◆ **Task to complete**:
Work out how many lines below contain the word "middle", then give that number alone.

◆ **Source data**:
[Start of section]

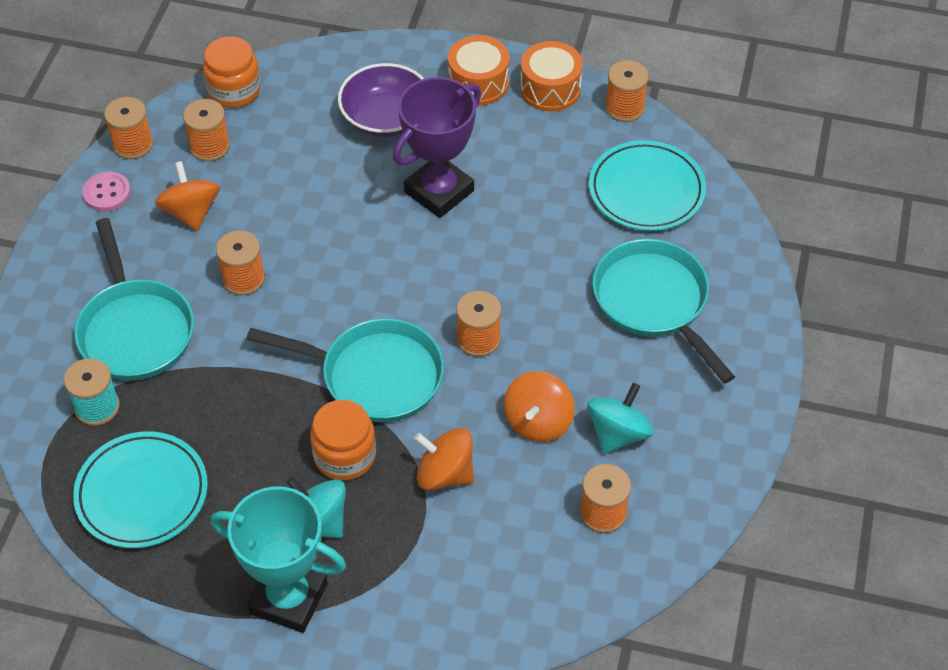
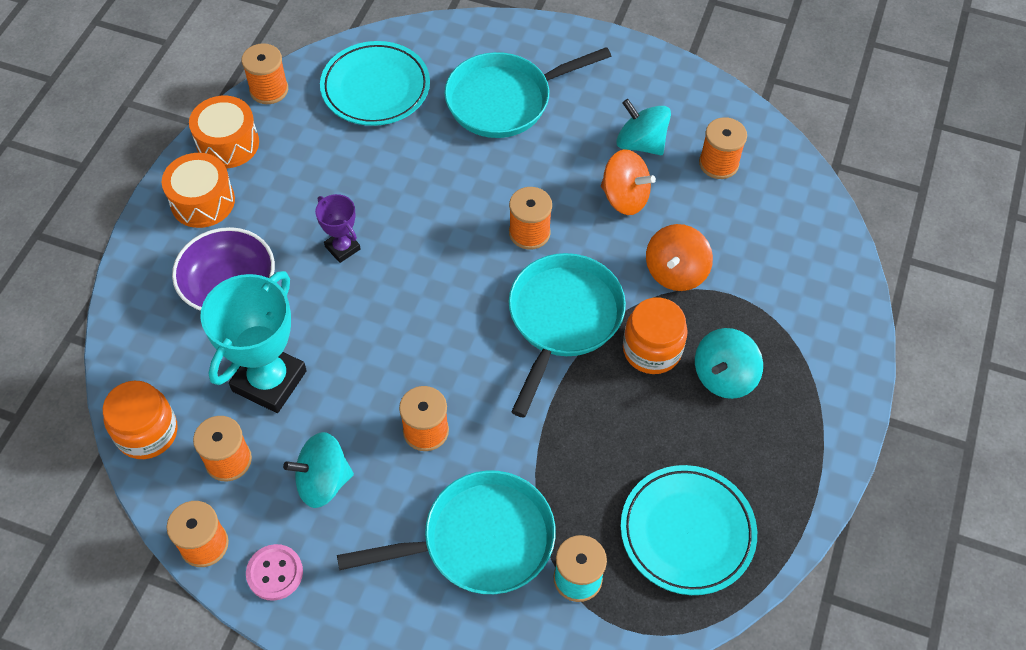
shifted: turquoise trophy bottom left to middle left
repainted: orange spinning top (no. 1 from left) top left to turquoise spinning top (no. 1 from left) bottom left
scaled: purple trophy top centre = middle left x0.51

[End of section]

◆ **Output below**:
2